## Task directions
Check which lines of the entries that follow hold "traffic", then give the number of those lines and nothing more.

## Data excerpts
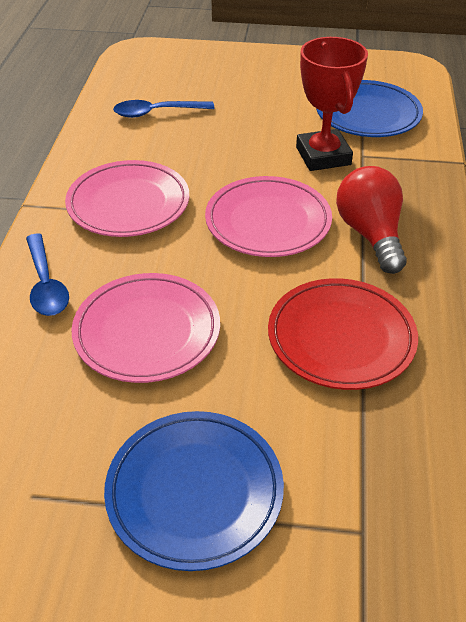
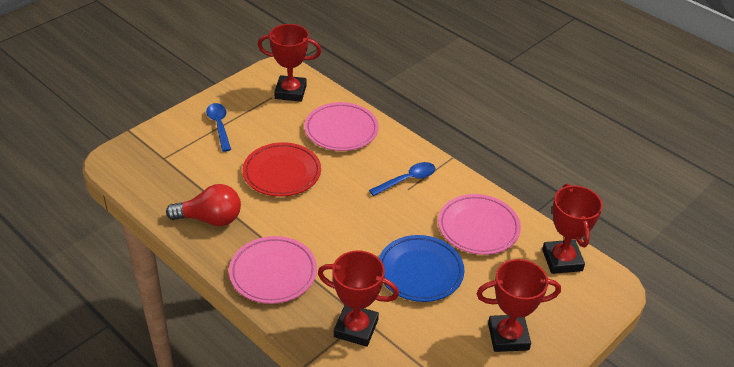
blue plate: 2 -> 1
red trophy: 1 -> 4

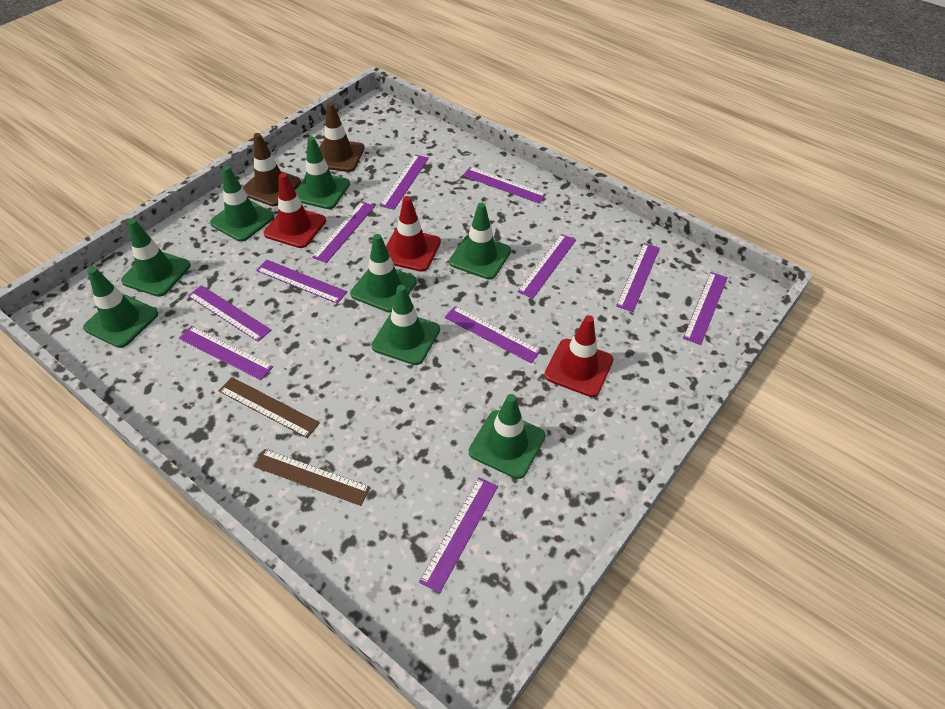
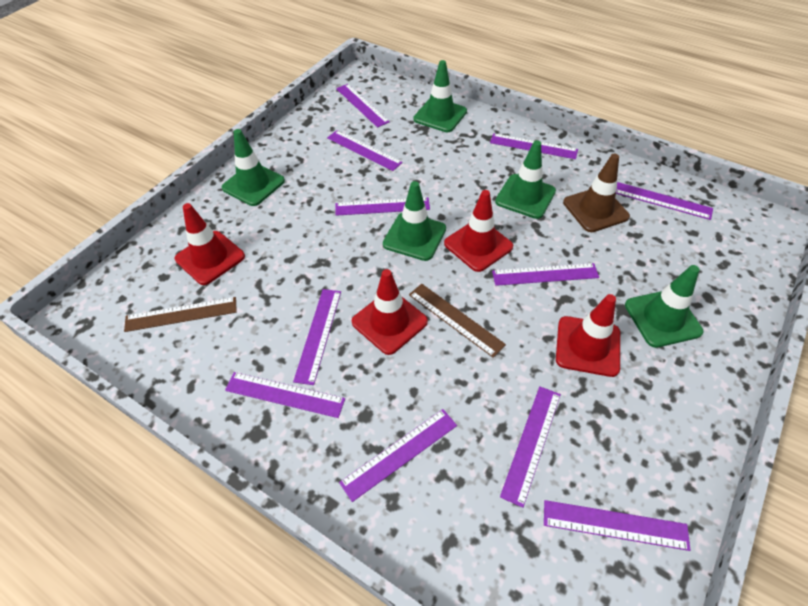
brown traffic cone: 2 -> 1
green traffic cone: 8 -> 5
red traffic cone: 3 -> 4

## Result for this task
3